** Opening DATASET RECORDS block **

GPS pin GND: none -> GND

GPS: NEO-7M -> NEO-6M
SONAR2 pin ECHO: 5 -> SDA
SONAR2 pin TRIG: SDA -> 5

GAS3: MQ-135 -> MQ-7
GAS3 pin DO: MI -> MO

** Closing DATASET RECORDS block **
** Opening DATASET RECORDS block **

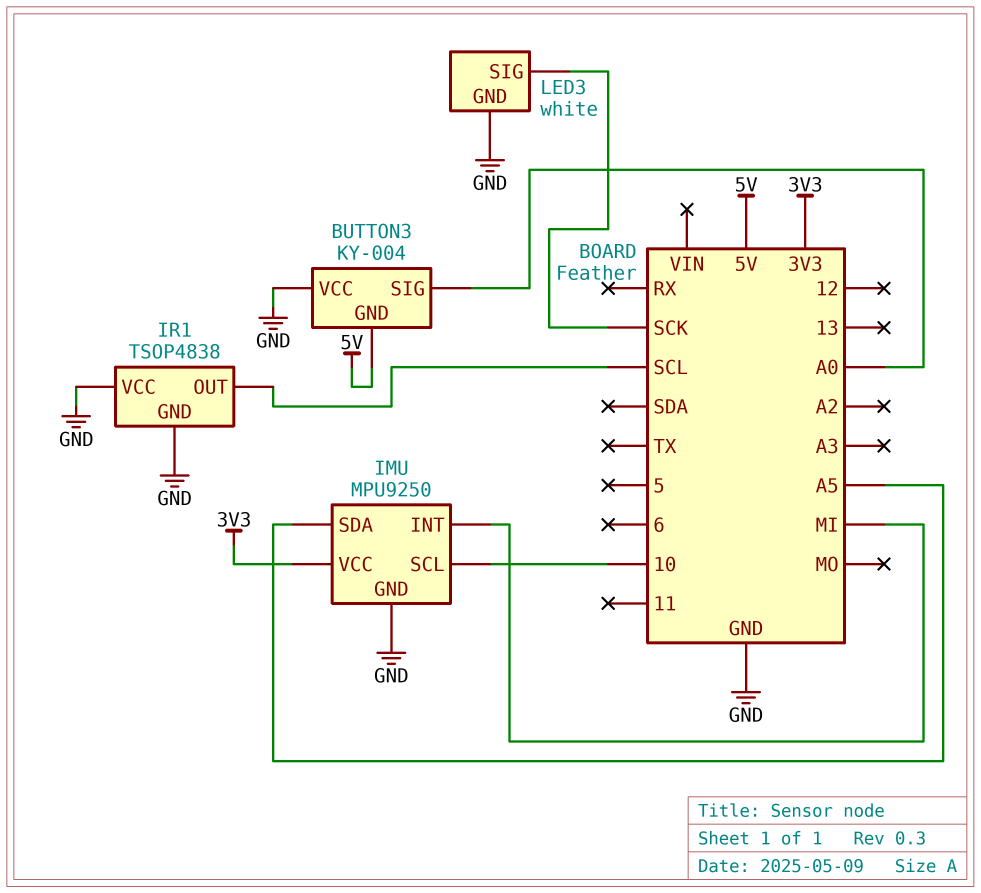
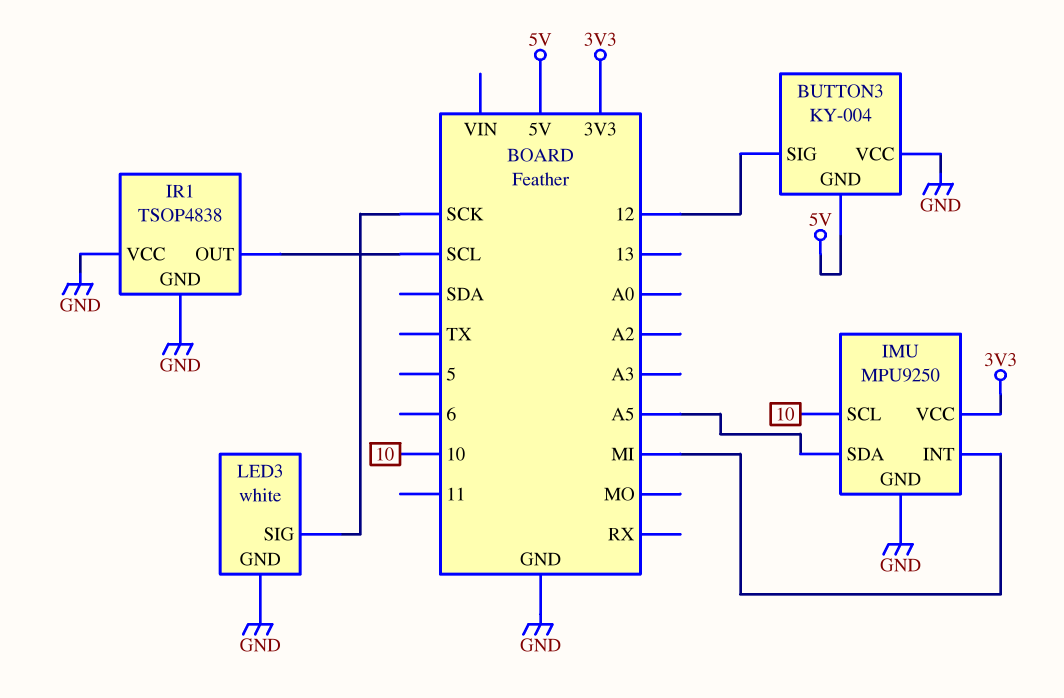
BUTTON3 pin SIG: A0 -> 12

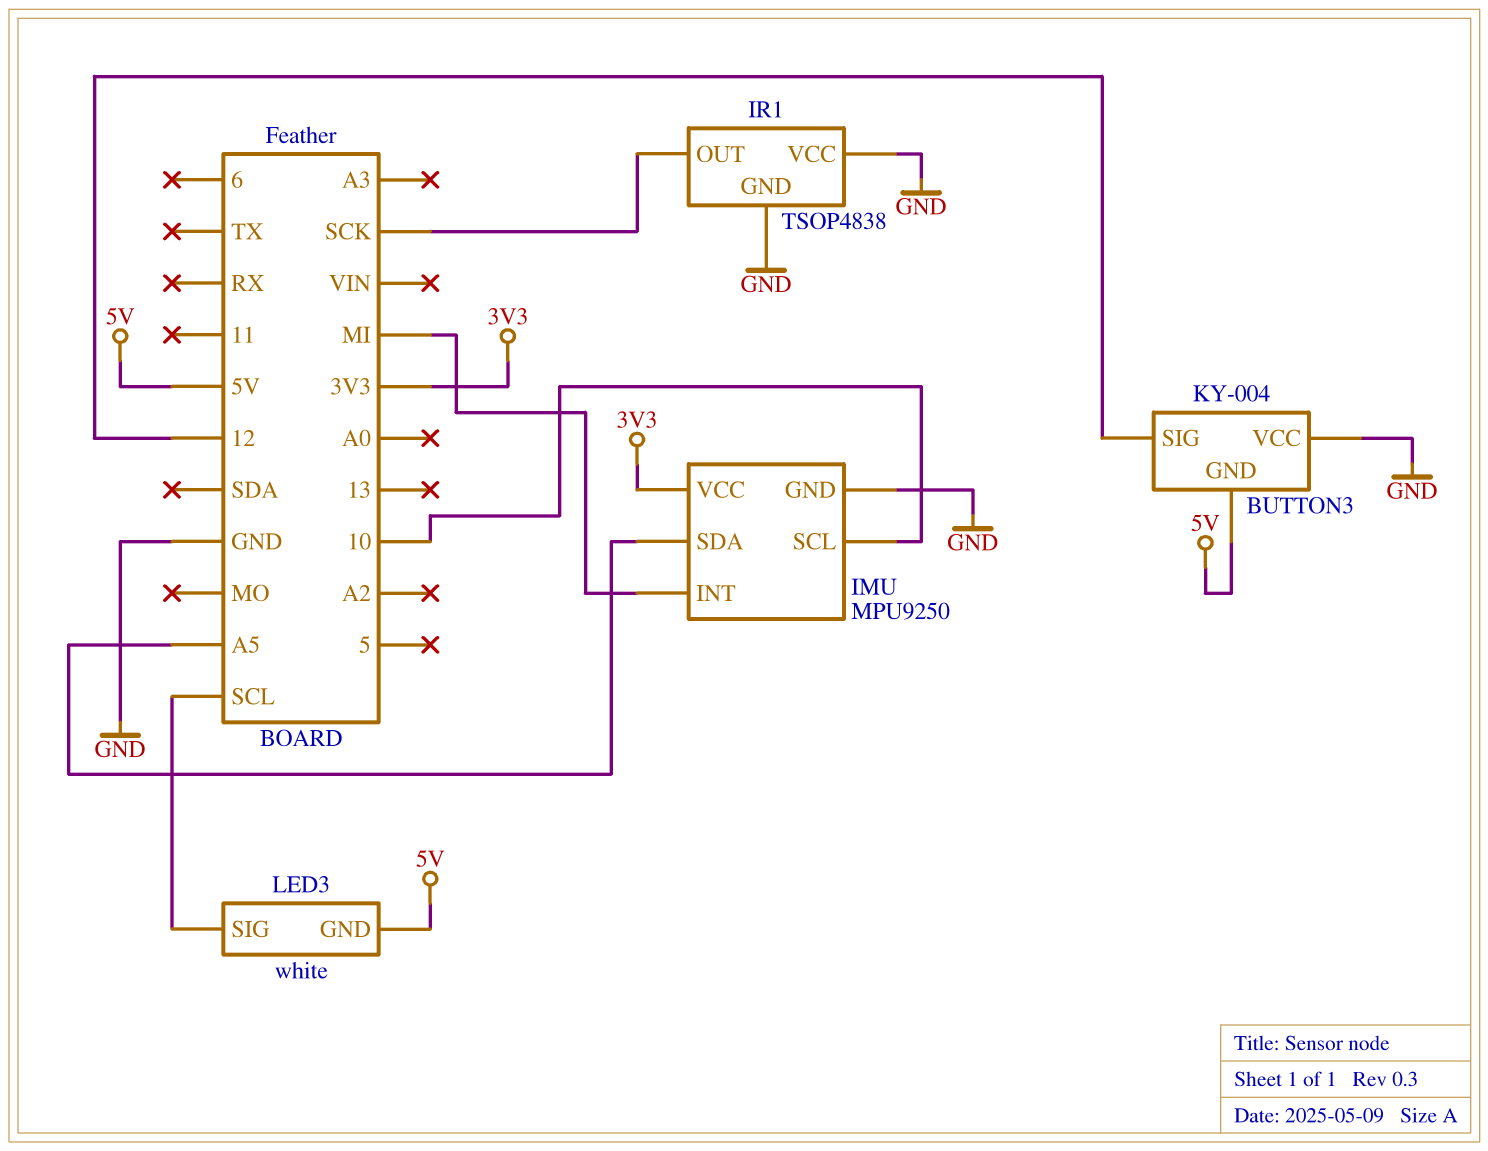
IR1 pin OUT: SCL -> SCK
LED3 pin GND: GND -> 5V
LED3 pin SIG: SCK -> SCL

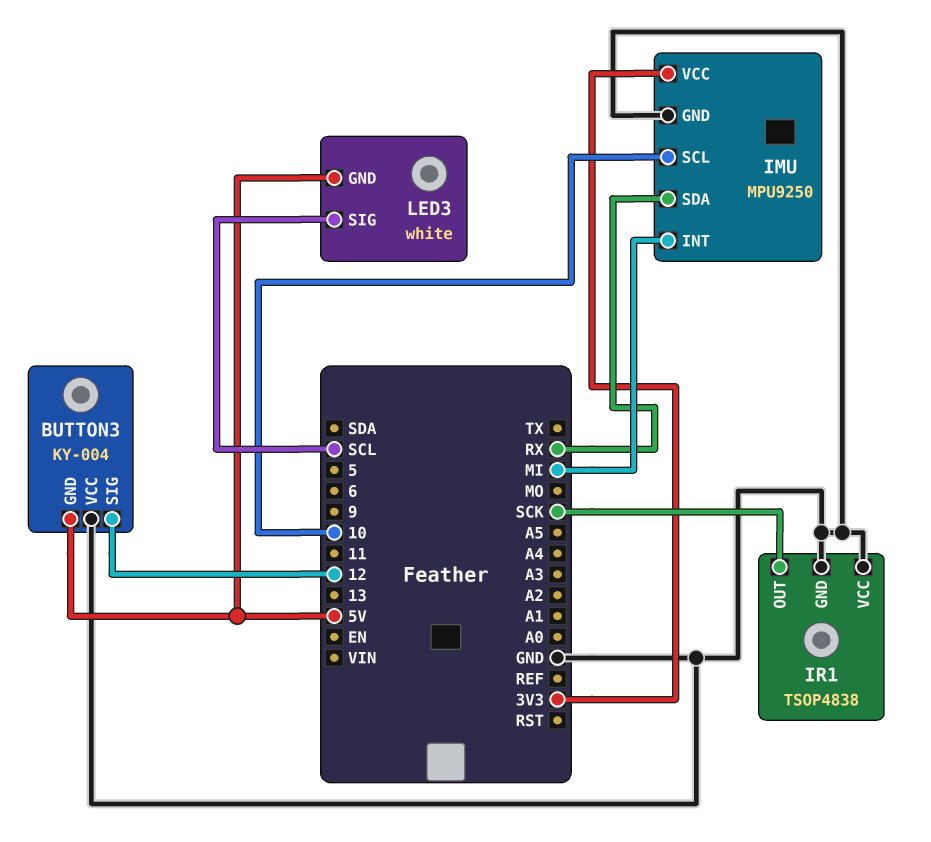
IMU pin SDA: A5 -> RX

** Closing DATASET RECORDS block **
** Opening DATASET RECORDS block **

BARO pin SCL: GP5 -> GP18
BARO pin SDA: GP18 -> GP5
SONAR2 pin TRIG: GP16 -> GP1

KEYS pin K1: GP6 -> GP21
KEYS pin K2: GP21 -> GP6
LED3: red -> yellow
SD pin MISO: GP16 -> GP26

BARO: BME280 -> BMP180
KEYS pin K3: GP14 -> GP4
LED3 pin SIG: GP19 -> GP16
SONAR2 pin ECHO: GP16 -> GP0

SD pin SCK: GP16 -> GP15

** Closing DATASET RECORDS block **

EXERCISE DIRECTIONS:
Look above for the line with "SONAR2 pin ECHO: 5 -> SDA" and the line with "GAS3 pin DO: MI -> MO". Retype those two lines and every line between them exactly, adding nothing.

YOUR RESPONSE:
SONAR2 pin ECHO: 5 -> SDA
SONAR2 pin TRIG: SDA -> 5

GAS3: MQ-135 -> MQ-7
GAS3 pin DO: MI -> MO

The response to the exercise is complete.